• [What is being asked]
Once the line containing "lime plate I3:I4" is reached in the listing below, reproduce it and all later lines through the final one exactly, but omit any pictures.
= Beginning of Section =
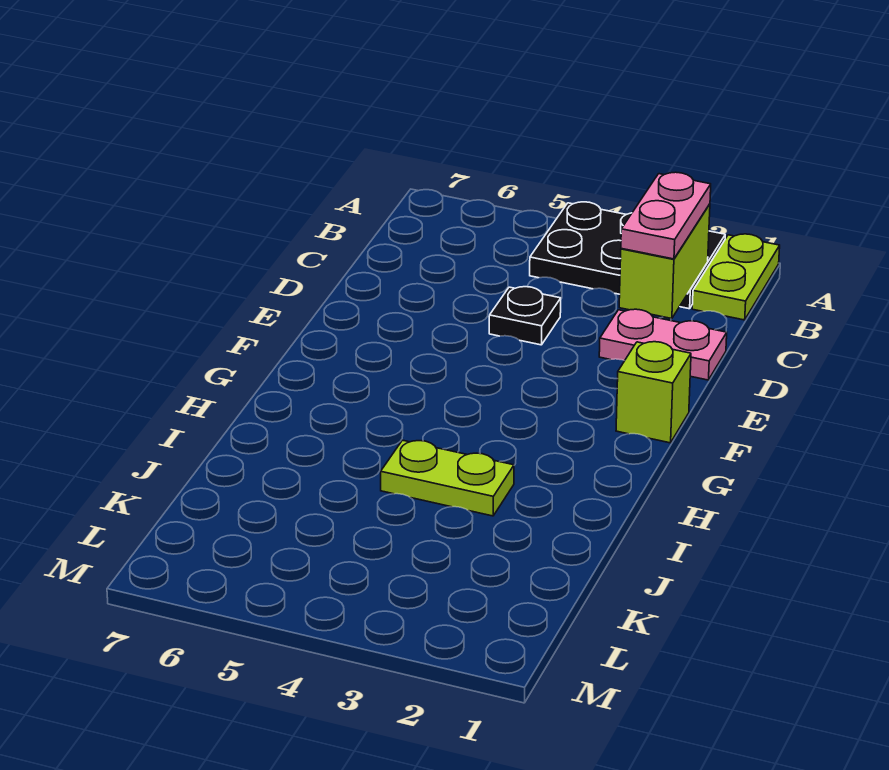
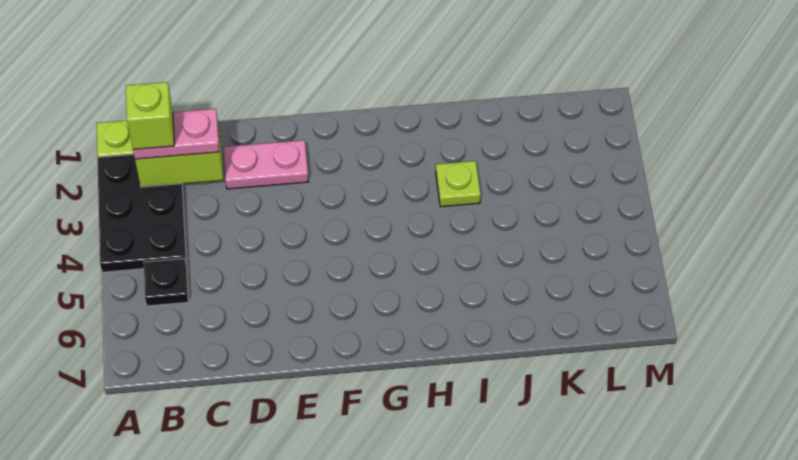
pink plate D1:D2 level 1 -> pink plate D2:E2 level 1
black plate D4 level 1 -> black plate B5 level 1
lime brick F1 level 1 -> lime brick B2 level 4
lime plate I3:I4 level 1 -> lime plate I3 level 1

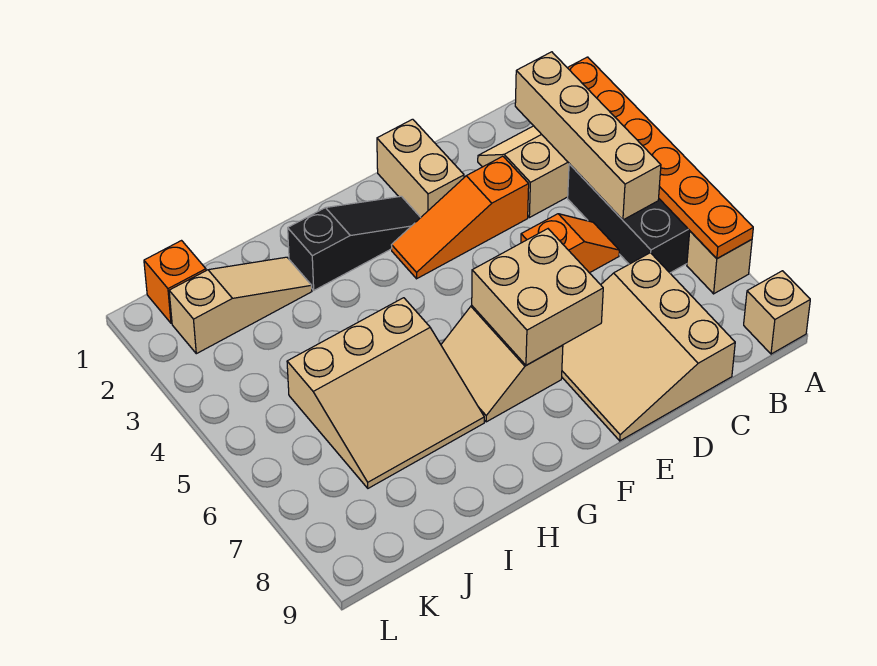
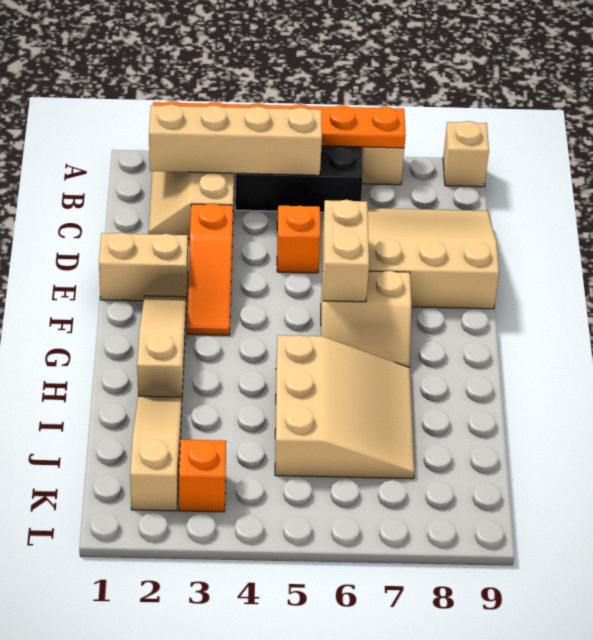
tan slope C7:E9 level 1 top C -> tan slope C7:E9 level 1 top E
tan brick E6:F7 level 2 -> tan brick E6:F6 level 2
black slope F2:H2 level 1 top H -> tan slope F2:H2 level 1 top H
orange brick K1 level 1 -> orange brick K3 level 1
= End of Section =
• [Answer to this problem]
lime plate I3:I4 level 1 -> lime plate I3 level 1

tan slope C7:E9 level 1 top C -> tan slope C7:E9 level 1 top E
tan brick E6:F7 level 2 -> tan brick E6:F6 level 2
black slope F2:H2 level 1 top H -> tan slope F2:H2 level 1 top H
orange brick K1 level 1 -> orange brick K3 level 1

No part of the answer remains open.